◆ WHAT TO DO ◆
Lines with the string "camera" in the data below: report how many there are, and write nothing but the number.

[Data records]
Content starts

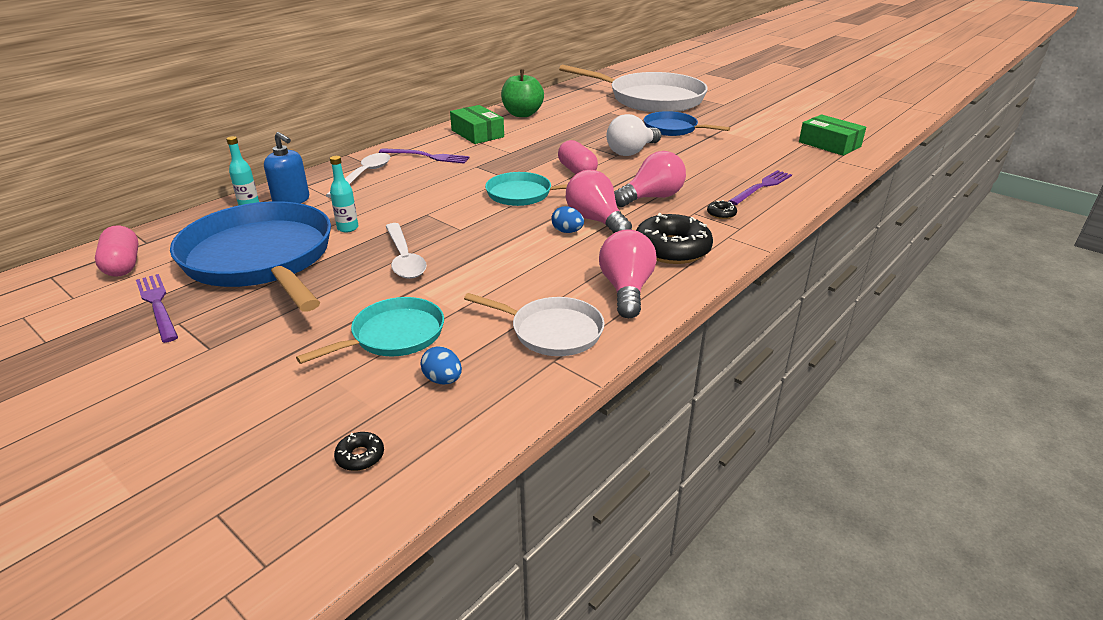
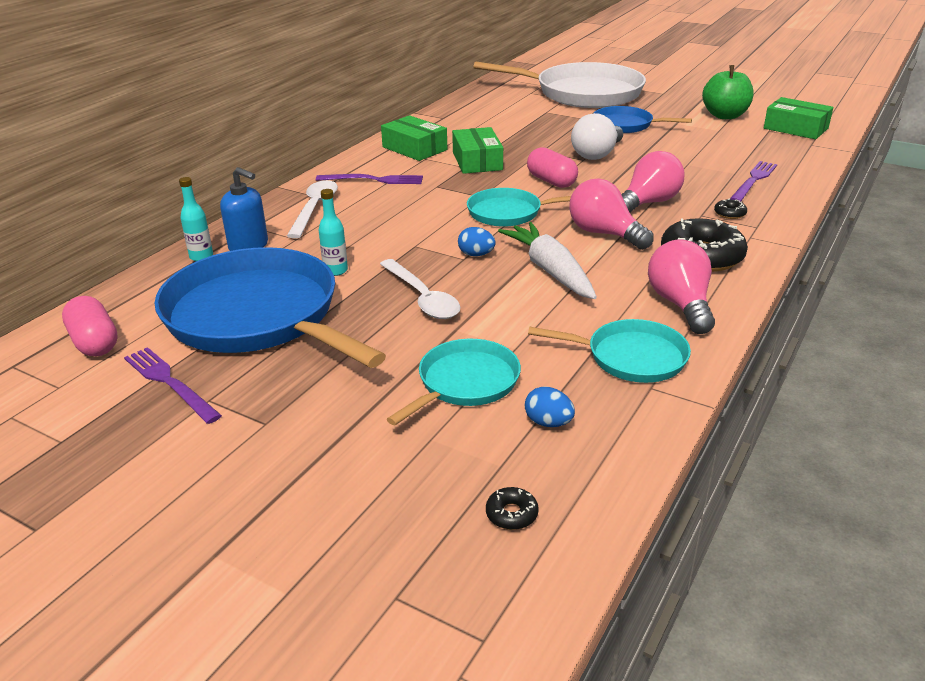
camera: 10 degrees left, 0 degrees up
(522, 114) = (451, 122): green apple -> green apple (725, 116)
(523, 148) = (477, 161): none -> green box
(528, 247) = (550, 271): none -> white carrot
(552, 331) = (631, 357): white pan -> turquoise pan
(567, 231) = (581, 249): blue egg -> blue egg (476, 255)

Content ends
Content starts

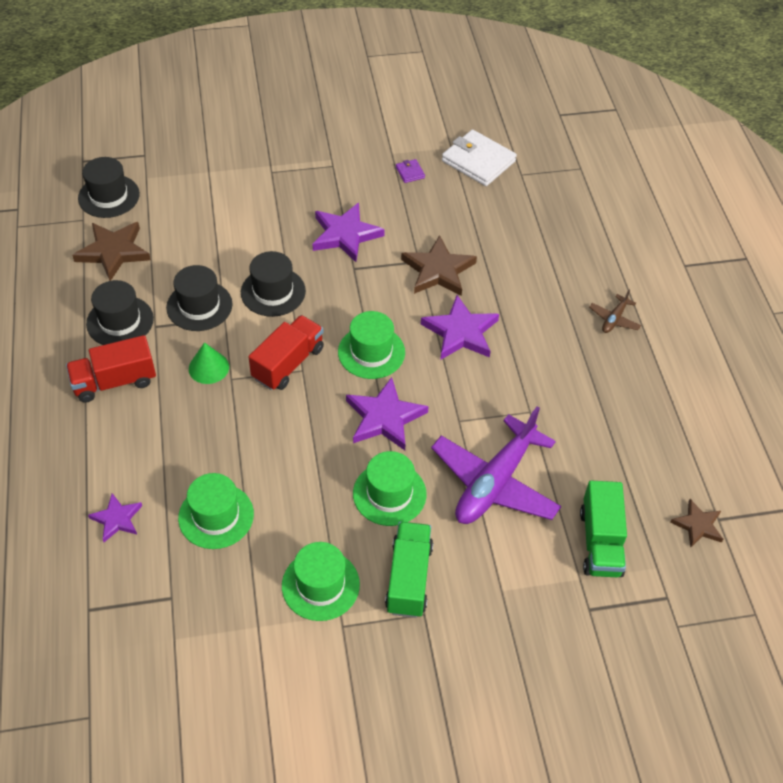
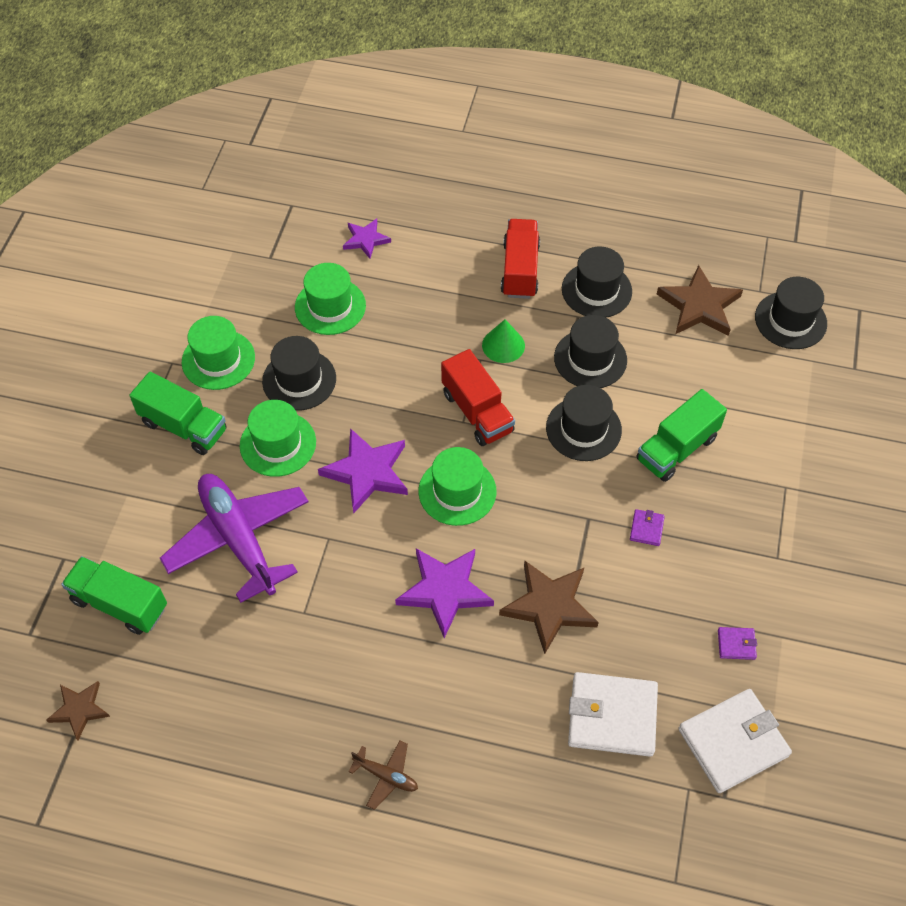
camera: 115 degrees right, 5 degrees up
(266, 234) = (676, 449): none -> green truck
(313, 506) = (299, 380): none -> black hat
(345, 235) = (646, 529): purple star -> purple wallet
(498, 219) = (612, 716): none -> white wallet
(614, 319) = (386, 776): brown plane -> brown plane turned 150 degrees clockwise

Content ends

◆ COMPLETED EXERCISE ◆
2